● Aim of the task: Please write out every line of the listing without alteration, but omit the images.

● Dataset section:
===============

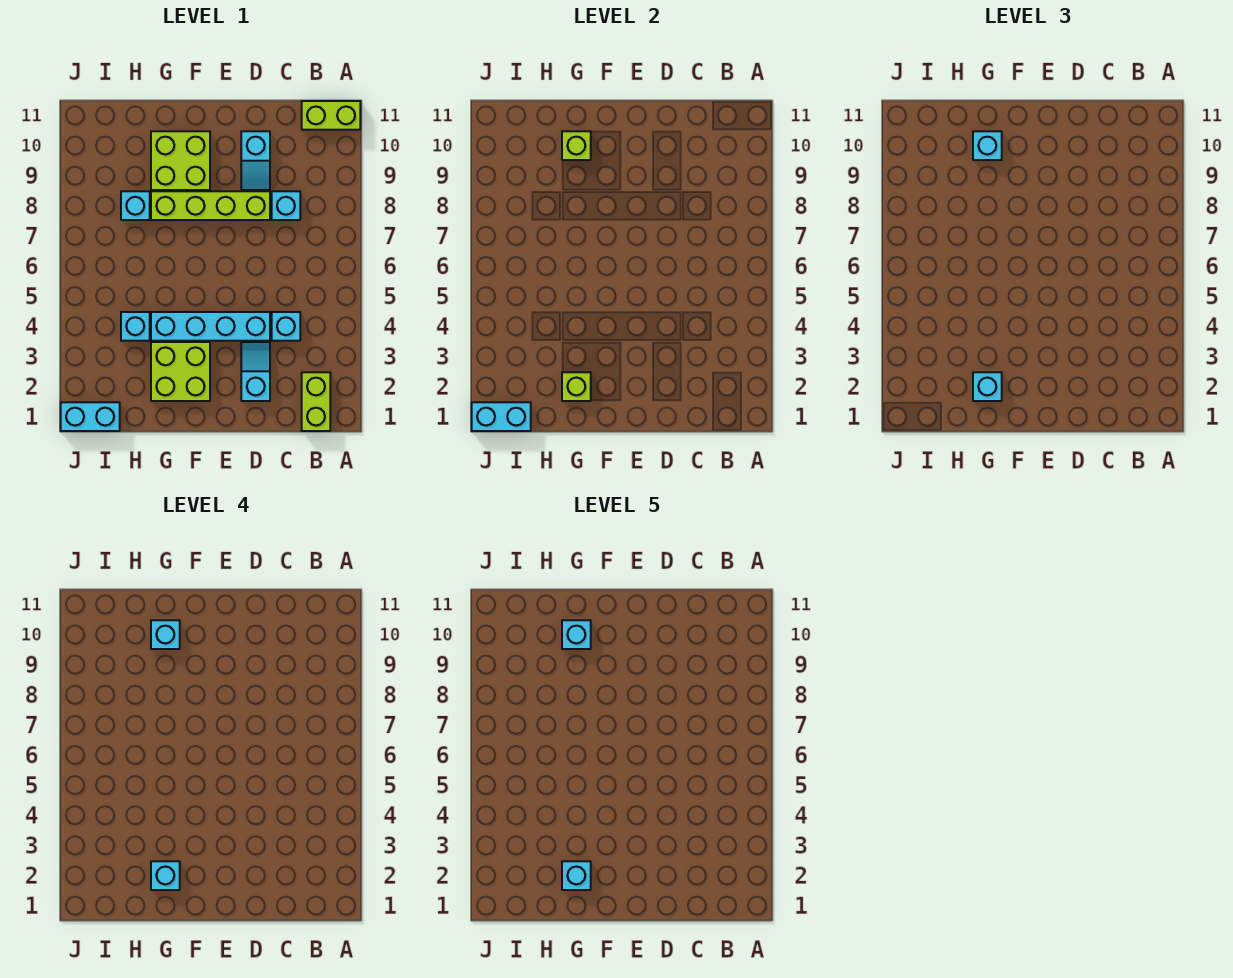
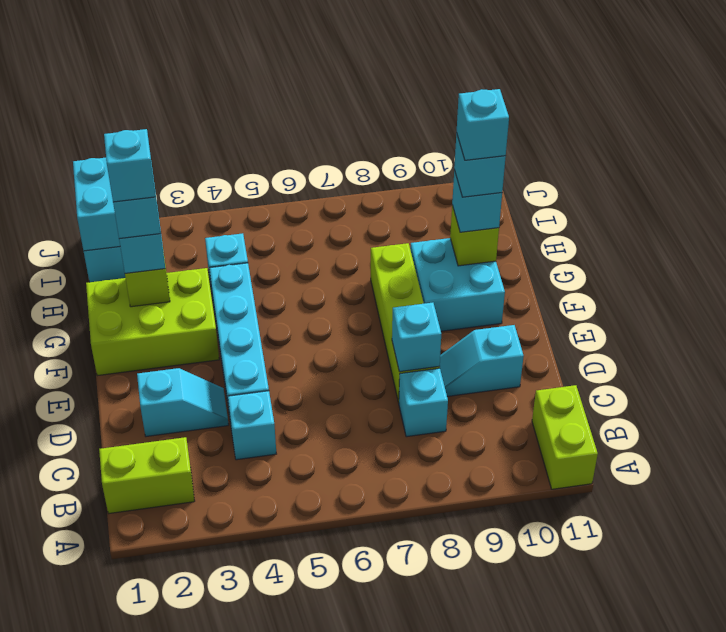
lime brick F2:G3 level 1 -> lime brick F1:G3 level 1
lime brick F9:G10 level 1 -> cyan brick F9:G10 level 1
cyan brick H8 level 1 -> cyan brick D8 level 2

===============

● Response to this exercise:
lime brick F2:G3 level 1 -> lime brick F1:G3 level 1
lime brick F9:G10 level 1 -> cyan brick F9:G10 level 1
cyan brick H8 level 1 -> cyan brick D8 level 2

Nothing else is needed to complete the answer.